(Records contained in a dataset)

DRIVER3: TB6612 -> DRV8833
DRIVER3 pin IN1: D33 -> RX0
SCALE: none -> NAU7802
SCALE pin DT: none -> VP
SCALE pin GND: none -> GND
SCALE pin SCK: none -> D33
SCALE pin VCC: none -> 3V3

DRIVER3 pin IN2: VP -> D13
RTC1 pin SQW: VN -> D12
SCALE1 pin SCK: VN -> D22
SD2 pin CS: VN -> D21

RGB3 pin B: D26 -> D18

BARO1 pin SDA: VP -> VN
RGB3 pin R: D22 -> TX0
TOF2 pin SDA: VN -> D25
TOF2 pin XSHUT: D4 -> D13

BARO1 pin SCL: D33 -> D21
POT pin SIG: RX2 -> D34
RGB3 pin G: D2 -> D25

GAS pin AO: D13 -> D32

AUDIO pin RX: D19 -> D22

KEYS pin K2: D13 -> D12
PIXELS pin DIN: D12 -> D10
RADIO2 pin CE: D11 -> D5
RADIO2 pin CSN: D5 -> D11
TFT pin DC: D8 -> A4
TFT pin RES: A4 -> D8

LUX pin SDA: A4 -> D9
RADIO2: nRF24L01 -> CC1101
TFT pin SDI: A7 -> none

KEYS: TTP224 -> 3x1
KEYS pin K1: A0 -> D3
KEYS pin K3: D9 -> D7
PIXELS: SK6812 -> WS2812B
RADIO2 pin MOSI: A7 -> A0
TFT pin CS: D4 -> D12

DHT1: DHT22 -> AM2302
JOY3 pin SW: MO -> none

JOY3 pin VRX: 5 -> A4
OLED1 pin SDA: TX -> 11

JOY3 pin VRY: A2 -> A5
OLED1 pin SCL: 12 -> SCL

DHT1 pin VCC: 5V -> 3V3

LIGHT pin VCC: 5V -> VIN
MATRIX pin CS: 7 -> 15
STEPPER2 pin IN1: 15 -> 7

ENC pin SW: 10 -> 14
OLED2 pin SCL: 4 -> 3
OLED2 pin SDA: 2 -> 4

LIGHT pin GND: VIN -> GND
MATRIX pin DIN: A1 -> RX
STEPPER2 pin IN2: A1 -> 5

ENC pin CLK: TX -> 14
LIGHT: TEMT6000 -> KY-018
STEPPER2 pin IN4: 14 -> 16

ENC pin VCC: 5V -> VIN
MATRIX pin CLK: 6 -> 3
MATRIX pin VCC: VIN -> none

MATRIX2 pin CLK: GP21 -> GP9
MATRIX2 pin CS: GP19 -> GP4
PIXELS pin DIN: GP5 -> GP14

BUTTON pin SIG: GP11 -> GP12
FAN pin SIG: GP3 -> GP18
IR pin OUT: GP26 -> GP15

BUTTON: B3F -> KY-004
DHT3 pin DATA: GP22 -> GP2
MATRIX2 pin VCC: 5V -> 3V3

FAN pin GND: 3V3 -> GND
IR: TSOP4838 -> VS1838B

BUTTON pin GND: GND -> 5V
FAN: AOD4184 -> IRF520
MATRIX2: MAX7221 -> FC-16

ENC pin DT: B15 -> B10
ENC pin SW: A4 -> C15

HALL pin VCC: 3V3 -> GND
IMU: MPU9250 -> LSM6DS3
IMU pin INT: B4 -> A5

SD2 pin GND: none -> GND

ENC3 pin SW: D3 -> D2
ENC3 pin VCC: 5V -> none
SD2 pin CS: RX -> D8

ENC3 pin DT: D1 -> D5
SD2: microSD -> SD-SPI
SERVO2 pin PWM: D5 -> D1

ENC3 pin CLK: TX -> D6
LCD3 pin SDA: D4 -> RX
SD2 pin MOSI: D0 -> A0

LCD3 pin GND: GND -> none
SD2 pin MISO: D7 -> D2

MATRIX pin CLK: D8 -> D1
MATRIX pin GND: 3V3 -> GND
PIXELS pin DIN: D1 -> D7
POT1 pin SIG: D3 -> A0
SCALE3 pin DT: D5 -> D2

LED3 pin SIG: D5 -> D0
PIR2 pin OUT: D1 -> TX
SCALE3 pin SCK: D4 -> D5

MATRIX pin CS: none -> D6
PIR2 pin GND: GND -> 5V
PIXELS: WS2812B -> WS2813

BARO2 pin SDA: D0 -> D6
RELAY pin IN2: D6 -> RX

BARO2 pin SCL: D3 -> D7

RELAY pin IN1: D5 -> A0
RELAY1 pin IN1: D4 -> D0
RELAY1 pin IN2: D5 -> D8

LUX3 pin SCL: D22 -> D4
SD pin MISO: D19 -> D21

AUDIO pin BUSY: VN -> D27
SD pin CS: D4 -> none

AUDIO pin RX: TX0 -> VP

TASK ITEM: Retype all of the lines shown above, keeping each one exact.

ANSWER TO THE EXERCISE:
DRIVER3: TB6612 -> DRV8833
DRIVER3 pin IN1: D33 -> RX0
SCALE: none -> NAU7802
SCALE pin DT: none -> VP
SCALE pin GND: none -> GND
SCALE pin SCK: none -> D33
SCALE pin VCC: none -> 3V3

DRIVER3 pin IN2: VP -> D13
RTC1 pin SQW: VN -> D12
SCALE1 pin SCK: VN -> D22
SD2 pin CS: VN -> D21

RGB3 pin B: D26 -> D18

BARO1 pin SDA: VP -> VN
RGB3 pin R: D22 -> TX0
TOF2 pin SDA: VN -> D25
TOF2 pin XSHUT: D4 -> D13

BARO1 pin SCL: D33 -> D21
POT pin SIG: RX2 -> D34
RGB3 pin G: D2 -> D25

GAS pin AO: D13 -> D32

AUDIO pin RX: D19 -> D22

KEYS pin K2: D13 -> D12
PIXELS pin DIN: D12 -> D10
RADIO2 pin CE: D11 -> D5
RADIO2 pin CSN: D5 -> D11
TFT pin DC: D8 -> A4
TFT pin RES: A4 -> D8

LUX pin SDA: A4 -> D9
RADIO2: nRF24L01 -> CC1101
TFT pin SDI: A7 -> none

KEYS: TTP224 -> 3x1
KEYS pin K1: A0 -> D3
KEYS pin K3: D9 -> D7
PIXELS: SK6812 -> WS2812B
RADIO2 pin MOSI: A7 -> A0
TFT pin CS: D4 -> D12

DHT1: DHT22 -> AM2302
JOY3 pin SW: MO -> none

JOY3 pin VRX: 5 -> A4
OLED1 pin SDA: TX -> 11

JOY3 pin VRY: A2 -> A5
OLED1 pin SCL: 12 -> SCL

DHT1 pin VCC: 5V -> 3V3

LIGHT pin VCC: 5V -> VIN
MATRIX pin CS: 7 -> 15
STEPPER2 pin IN1: 15 -> 7

ENC pin SW: 10 -> 14
OLED2 pin SCL: 4 -> 3
OLED2 pin SDA: 2 -> 4

LIGHT pin GND: VIN -> GND
MATRIX pin DIN: A1 -> RX
STEPPER2 pin IN2: A1 -> 5

ENC pin CLK: TX -> 14
LIGHT: TEMT6000 -> KY-018
STEPPER2 pin IN4: 14 -> 16

ENC pin VCC: 5V -> VIN
MATRIX pin CLK: 6 -> 3
MATRIX pin VCC: VIN -> none

MATRIX2 pin CLK: GP21 -> GP9
MATRIX2 pin CS: GP19 -> GP4
PIXELS pin DIN: GP5 -> GP14

BUTTON pin SIG: GP11 -> GP12
FAN pin SIG: GP3 -> GP18
IR pin OUT: GP26 -> GP15

BUTTON: B3F -> KY-004
DHT3 pin DATA: GP22 -> GP2
MATRIX2 pin VCC: 5V -> 3V3

FAN pin GND: 3V3 -> GND
IR: TSOP4838 -> VS1838B

BUTTON pin GND: GND -> 5V
FAN: AOD4184 -> IRF520
MATRIX2: MAX7221 -> FC-16

ENC pin DT: B15 -> B10
ENC pin SW: A4 -> C15

HALL pin VCC: 3V3 -> GND
IMU: MPU9250 -> LSM6DS3
IMU pin INT: B4 -> A5

SD2 pin GND: none -> GND

ENC3 pin SW: D3 -> D2
ENC3 pin VCC: 5V -> none
SD2 pin CS: RX -> D8

ENC3 pin DT: D1 -> D5
SD2: microSD -> SD-SPI
SERVO2 pin PWM: D5 -> D1

ENC3 pin CLK: TX -> D6
LCD3 pin SDA: D4 -> RX
SD2 pin MOSI: D0 -> A0

LCD3 pin GND: GND -> none
SD2 pin MISO: D7 -> D2

MATRIX pin CLK: D8 -> D1
MATRIX pin GND: 3V3 -> GND
PIXELS pin DIN: D1 -> D7
POT1 pin SIG: D3 -> A0
SCALE3 pin DT: D5 -> D2

LED3 pin SIG: D5 -> D0
PIR2 pin OUT: D1 -> TX
SCALE3 pin SCK: D4 -> D5

MATRIX pin CS: none -> D6
PIR2 pin GND: GND -> 5V
PIXELS: WS2812B -> WS2813

BARO2 pin SDA: D0 -> D6
RELAY pin IN2: D6 -> RX

BARO2 pin SCL: D3 -> D7

RELAY pin IN1: D5 -> A0
RELAY1 pin IN1: D4 -> D0
RELAY1 pin IN2: D5 -> D8

LUX3 pin SCL: D22 -> D4
SD pin MISO: D19 -> D21

AUDIO pin BUSY: VN -> D27
SD pin CS: D4 -> none

AUDIO pin RX: TX0 -> VP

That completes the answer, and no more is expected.